How to complete this task
Copy the result of filtering the entries below for lines that include the string "spinning".

** Opening Records provided block **

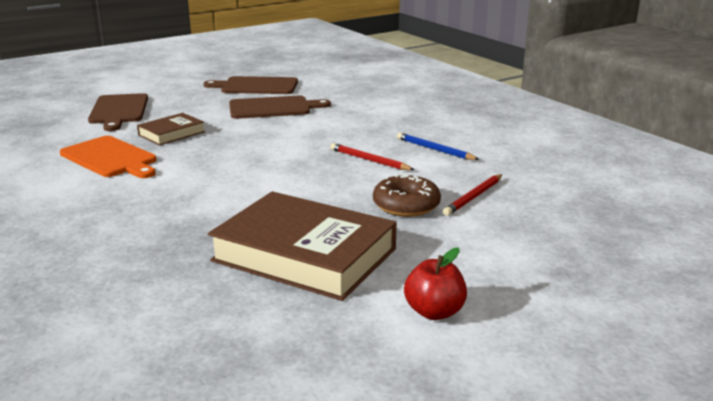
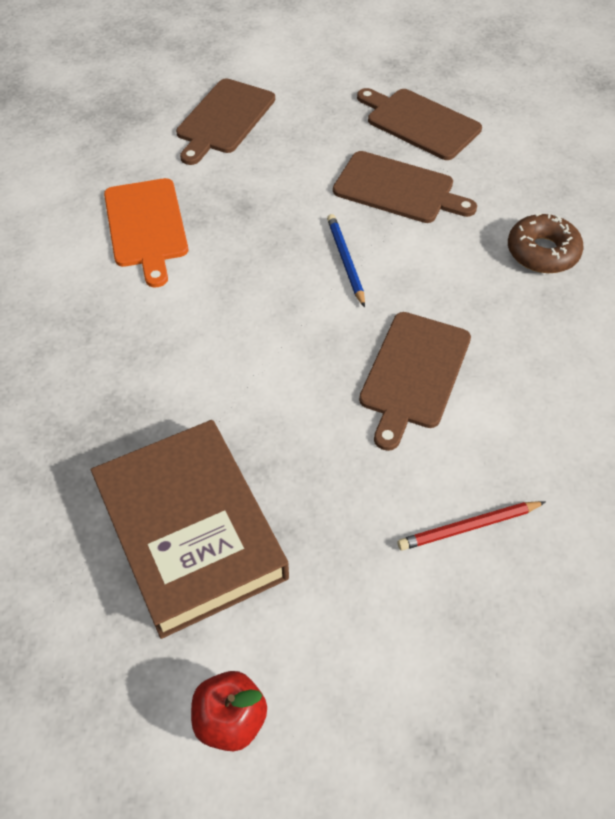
camera: 35 degrees right, 30 degrees up
(171, 133) = (242, 200): brown book -> none
(369, 160) = (414, 374): red pencil -> brown cutting board
(406, 205) = (373, 498): brown donut -> brown donut (542, 252)
(435, 149) = (516, 391): blue pencil -> blue pencil (345, 261)

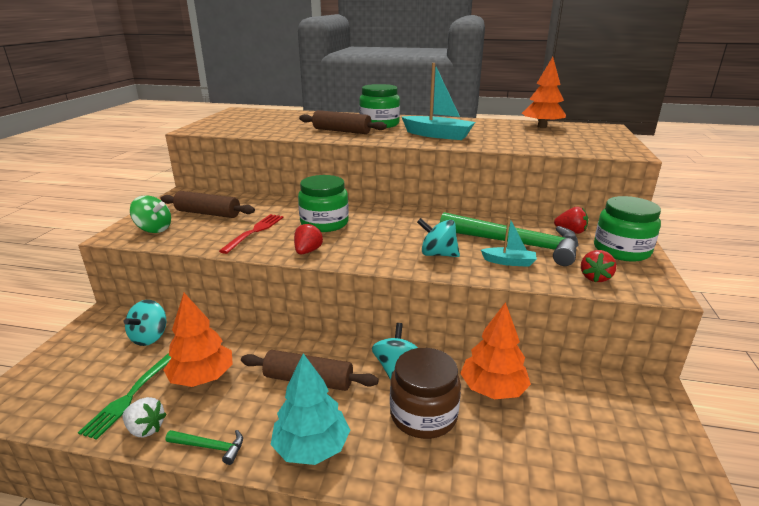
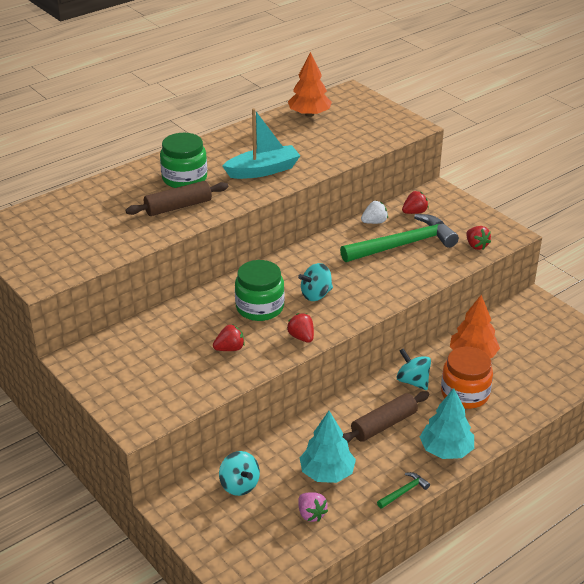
camera: 50 degrees left, 10 degrees up
(131, 396) = (311, 514): green fork -> pink strawberry
(145, 429) = (357, 515): white strawberry -> white strawberry (374, 222)
(154, 229) = (150, 401): green spinning top -> none
(202, 377) = (327, 473): orange tree -> turquoise tree
(208, 213) = (152, 360): brown rolling pin -> none
(254, 232) = (230, 349): red fork -> red strawberry
(423, 414) = (465, 394): brown jar -> orange jar
(437, 254) = (377, 284): turquoise spinning top -> turquoise spinning top (316, 295)
(509, 262) = (422, 263): turquoise boat -> none
(621, 250) = (460, 213): green jar -> none

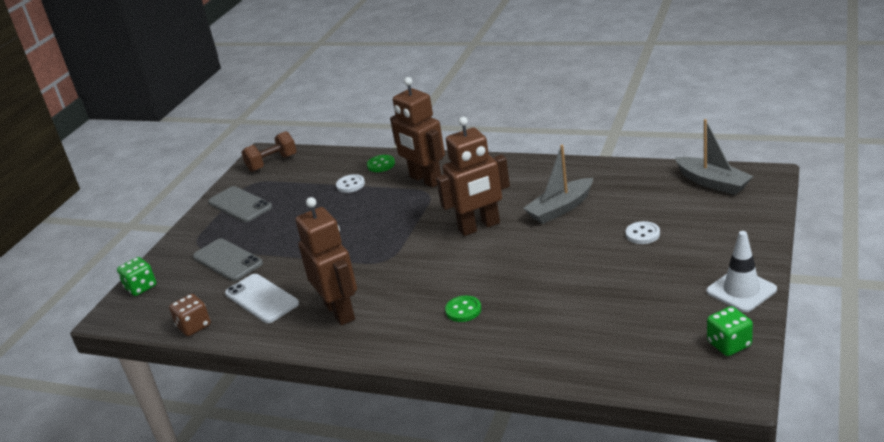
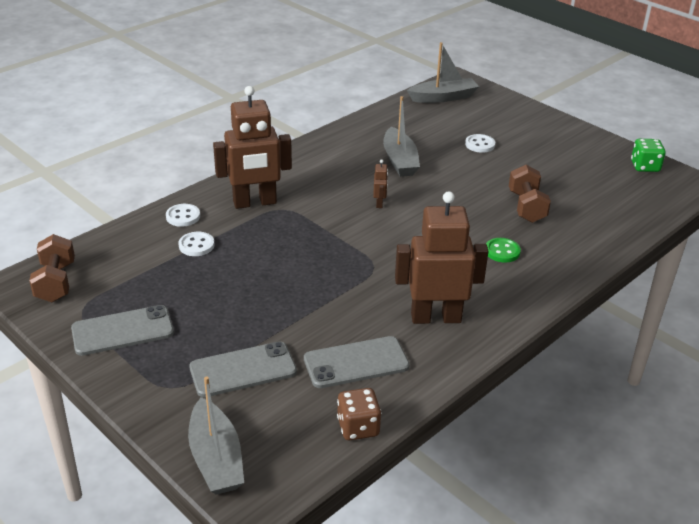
camera: 70 degrees left, 5 degrees up
(141, 287) = (216, 458): green dice -> grey boat
(261, 299) = (356, 363): white phone -> grey phone
(381, 165) = (183, 216): green button -> white button
(479, 227) = (379, 203): brown robot -> brown robot, size x0.40
(554, 298) = (526, 207): none -> brown dumbbell
(741, 290) = (589, 140): white traffic cone -> none

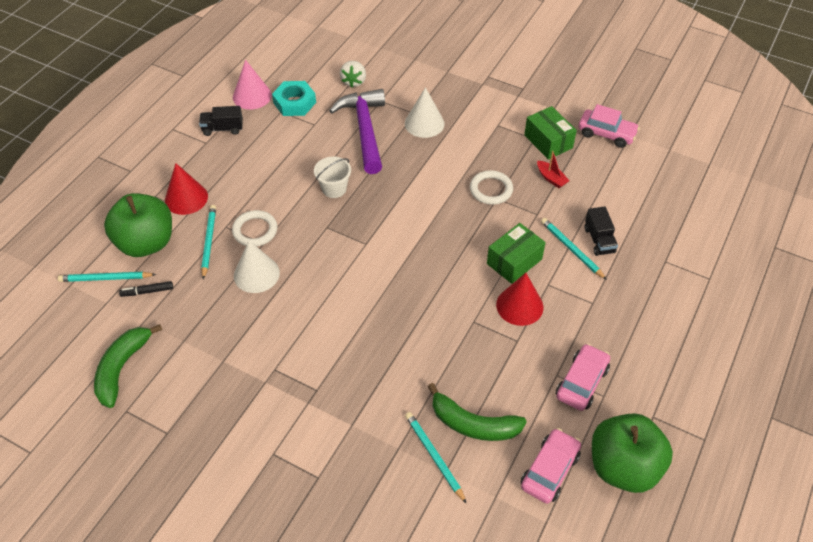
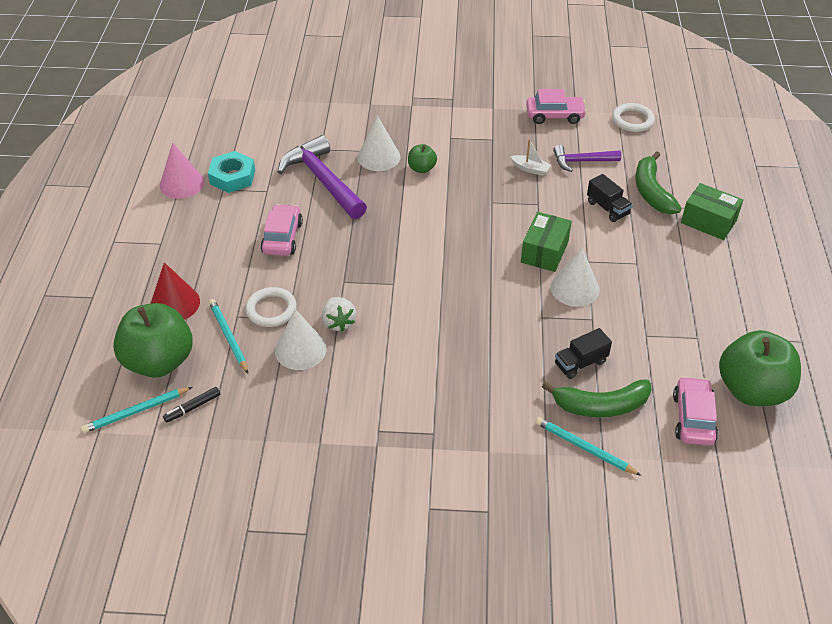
camera: 25 degrees left, 5 degrees down
(122, 368) = (215, 491): green banana -> green banana (651, 192)
(223, 129) = (170, 224): black truck -> black truck (580, 363)
(334, 189) = (328, 244): white bucket -> none
(354, 81) = (282, 139): white strawberry -> white strawberry (338, 322)
(454, 146) = (422, 168): none -> green apple
(491, 190) = (481, 196): white ring -> white ring (632, 120)
(519, 306) = (574, 288): red cone -> white cone
(548, 141) = (507, 138): green box -> green box (708, 221)
(551, 178) = (530, 169): red boat -> white boat
(571, 249) = (588, 224): turquoise pencil -> none
(581, 382) = (671, 333): pink car -> pink car (282, 237)
(603, 186) = (581, 161): none -> purple hammer

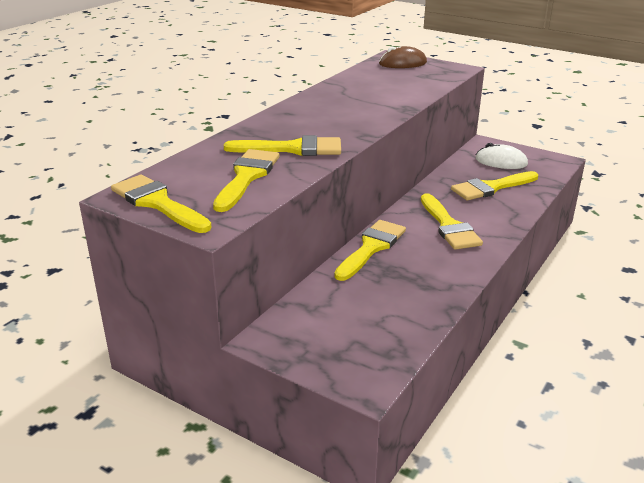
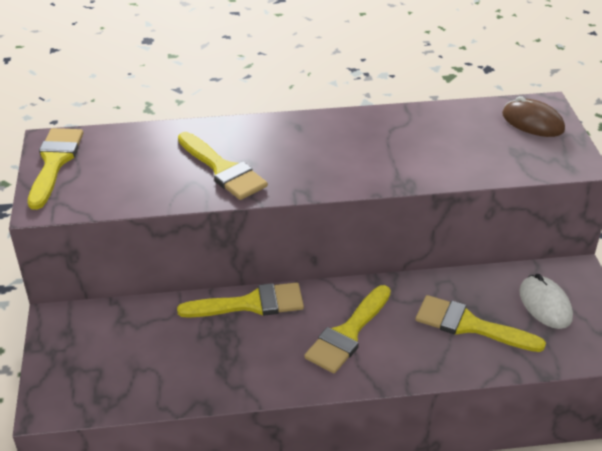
camera: 50 degrees right, 10 degrees up
(247, 177) = (142, 177): yellow brush -> none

** Closing Records provided block **

Written answer
(154, 229) = (150, 401): green spinning top -> none
(437, 254) = (377, 284): turquoise spinning top -> turquoise spinning top (316, 295)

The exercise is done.